◆ Dataset ◆
===
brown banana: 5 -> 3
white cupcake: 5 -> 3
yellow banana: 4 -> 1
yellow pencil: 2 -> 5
===
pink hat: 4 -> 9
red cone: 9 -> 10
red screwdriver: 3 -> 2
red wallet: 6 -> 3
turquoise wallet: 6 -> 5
===
◆ Description of the task ◆
The answer is the run of lines above from the line containing "pink hat: 4 -> 9" through the line containing "turquoise wallet: 6 -> 5", copied exactly and alone.

◆ Response box ◆
pink hat: 4 -> 9
red cone: 9 -> 10
red screwdriver: 3 -> 2
red wallet: 6 -> 3
turquoise wallet: 6 -> 5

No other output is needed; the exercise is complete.